Start of INPUT FOR THIS TASK

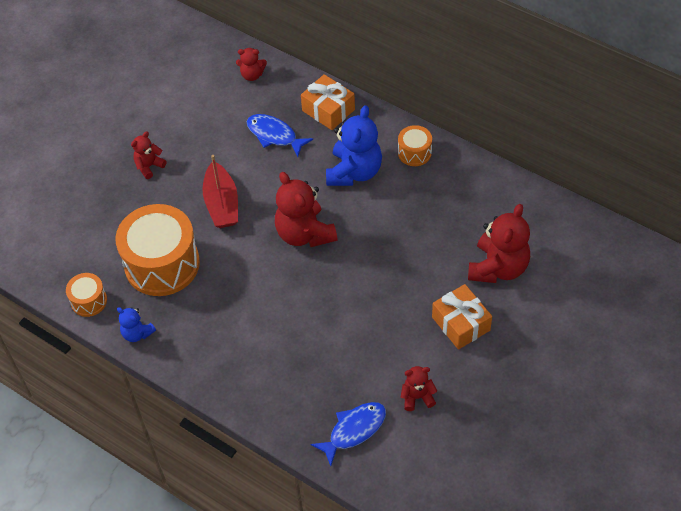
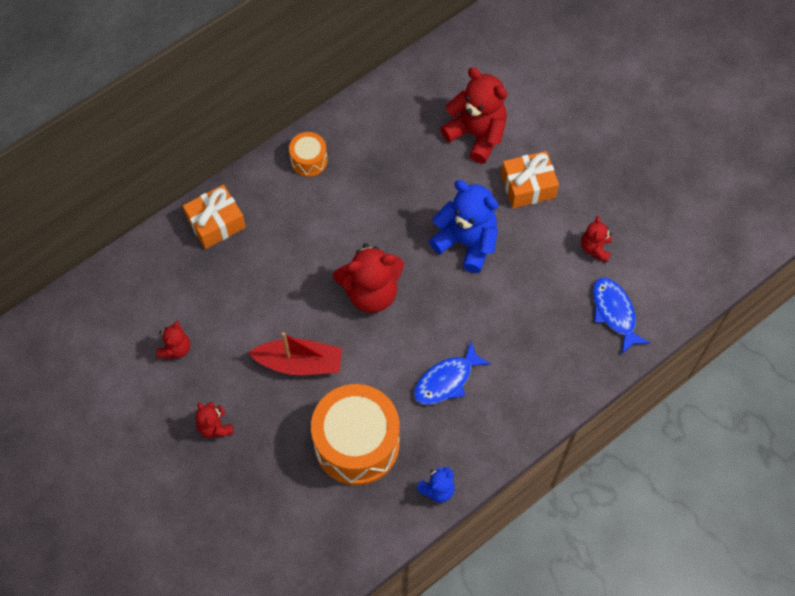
camera: 75 degrees left, 10 degrees up
(89, 301) = (377, 532): orange drum -> none
(252, 75) = (129, 285): red teddy bear -> red teddy bear (176, 349)
(274, 135) = (227, 286): blue fish -> blue fish (446, 380)
(354, 172) = (310, 223): blue teddy bear -> blue teddy bear (466, 242)

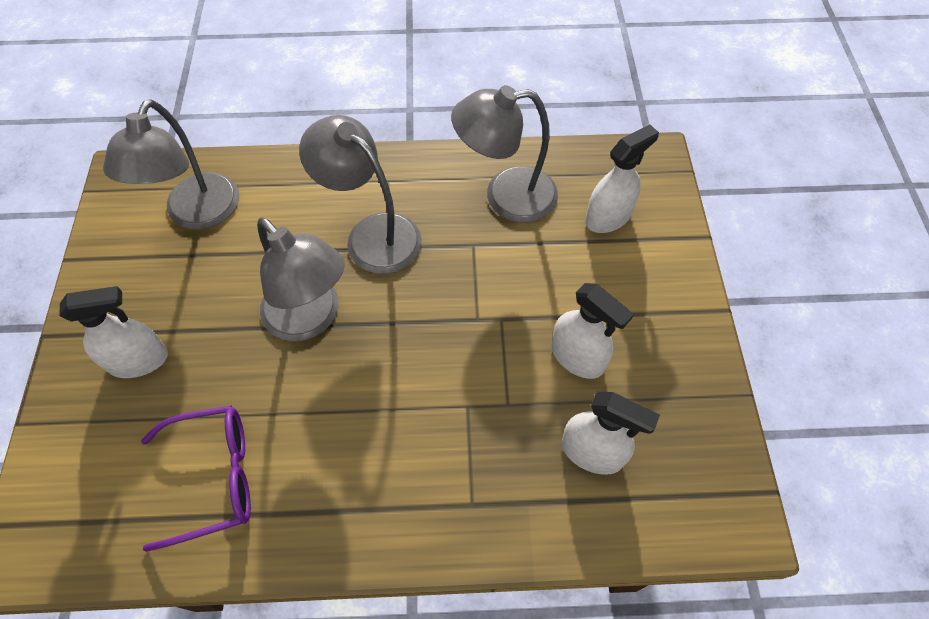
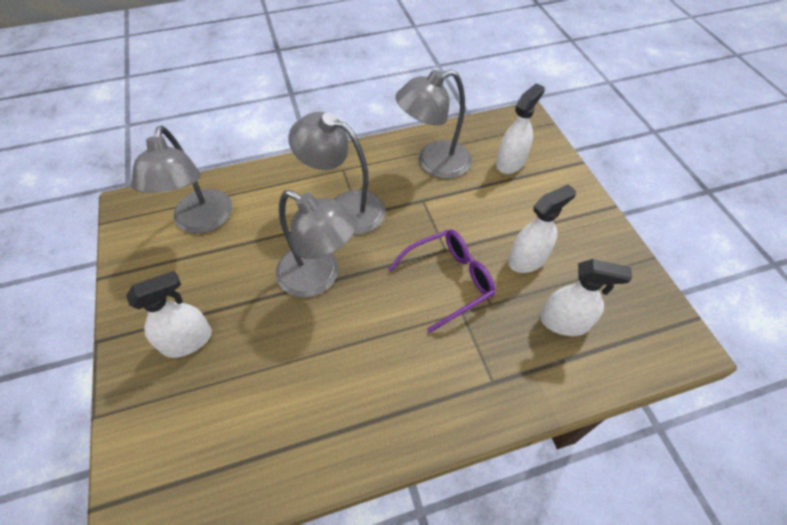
camera: 15 degrees left, 5 degrees down
(213, 477) = (281, 416): purple glasses -> purple glasses (448, 280)
(577, 357) = (527, 259): white spray bottle -> white spray bottle turned 60 degrees counterclockwise

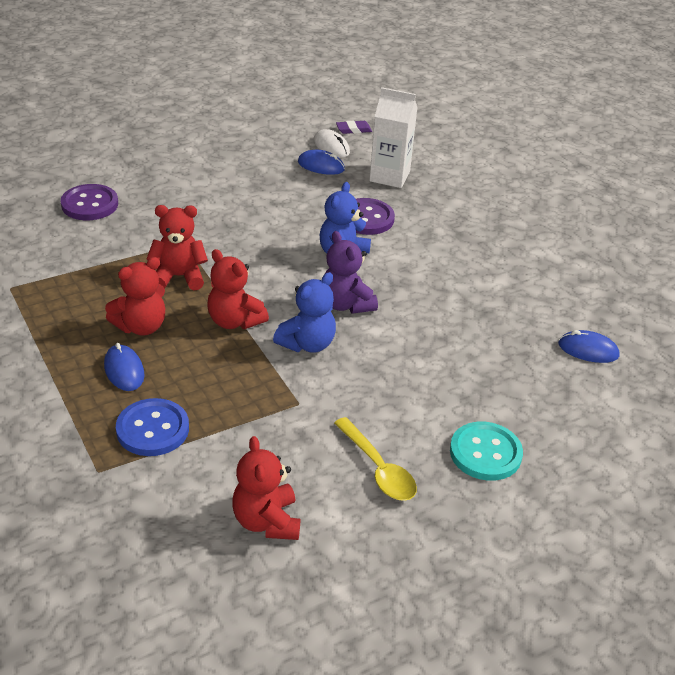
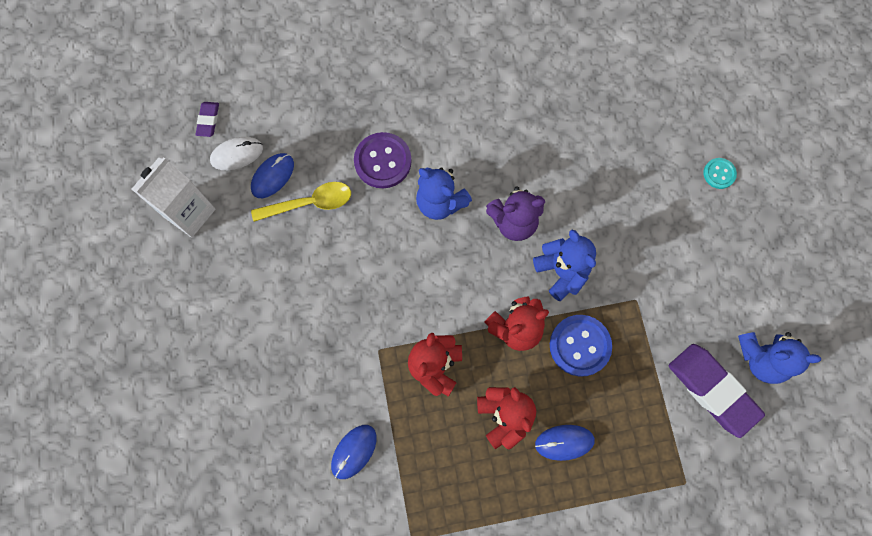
camera: 70 degrees left, 35 degrees up
(90, 204) = (279, 438): purple button -> none
(152, 429) = (645, 429): blue button -> blue button (580, 345)
(213, 480) = (712, 390): none -> purple eraser
(266, 521) = (761, 359): red teddy bear -> blue teddy bear
(378, 468) = (721, 259): yellow spoon -> yellow spoon (309, 203)
(389, 176) = (313, 114): white carton -> white carton (190, 213)
(485, 453) = (719, 174): turquoise button -> turquoise button, size x0.55
(588, 350) = (618, 47): blue mouse -> blue mouse (354, 451)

End of INPUT FOR THIS TASK

WHAT IS REQUIRED –
Tell how many lines in the records above carry the word "blue". Only the number should appear in the reply.

THE ANSWER –
5